#### [DATA]
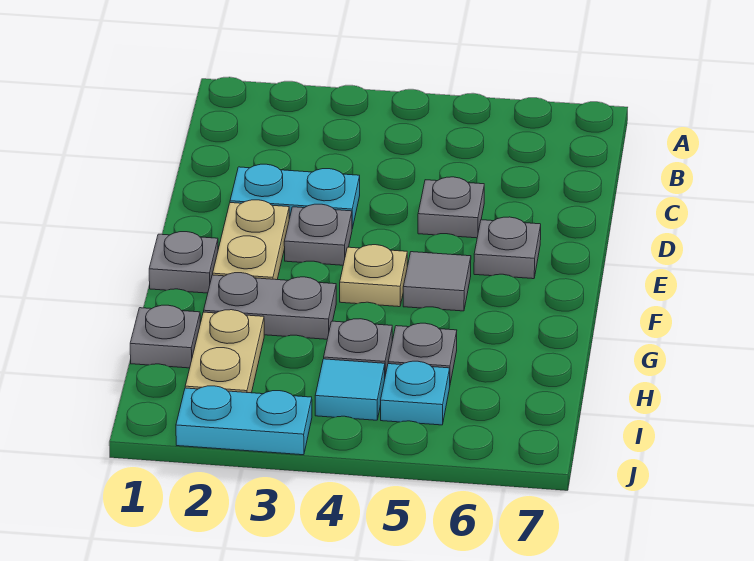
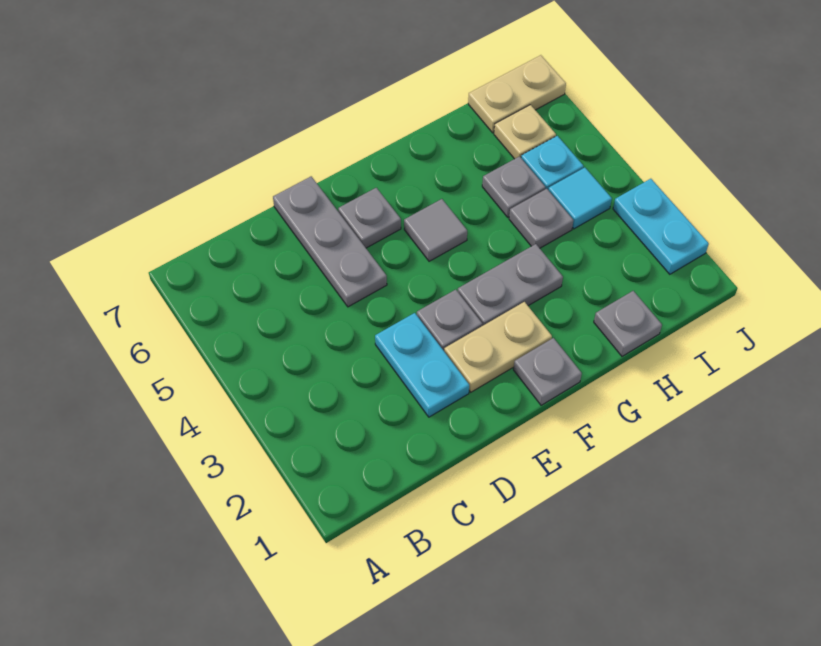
grey plate D5 level 1 -> grey plate D5:D7 level 1
tan plate F4 level 1 -> tan plate I6 level 1
grey plate G2:G3 level 1 -> grey plate F3:G3 level 1
tan plate H2:I2 level 1 -> tan plate I7:J7 level 1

#### [AIM OF THE TASK]
What lines in the material above hold the word "grey"? Pull them out.

#### [RESPONSE]
grey plate D5 level 1 -> grey plate D5:D7 level 1
grey plate G2:G3 level 1 -> grey plate F3:G3 level 1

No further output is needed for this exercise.